▶ Exercise prompt
Which lines run from the one containing "(362, 226) = (370, 276): pink" through the end of the material? Transcribe them word for word, and only them.

▶ Stored data
::::

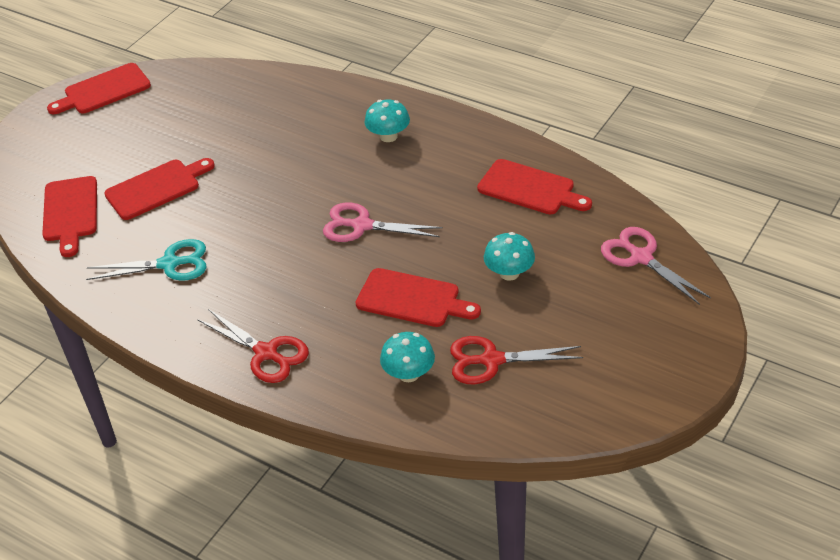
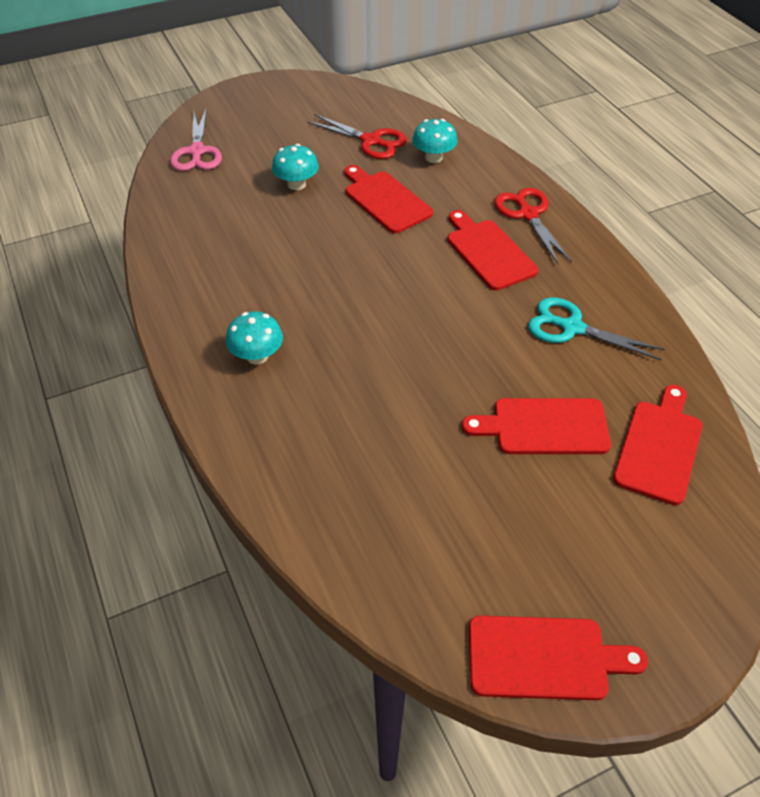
camera: 150 degrees left, 5 degrees up
(362, 226) = (370, 276): pink scissors -> none
(530, 188) = (202, 236): red cutting board -> red cutting board (488, 252)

::::

▶ Solution to the problem
(362, 226) = (370, 276): pink scissors -> none
(530, 188) = (202, 236): red cutting board -> red cutting board (488, 252)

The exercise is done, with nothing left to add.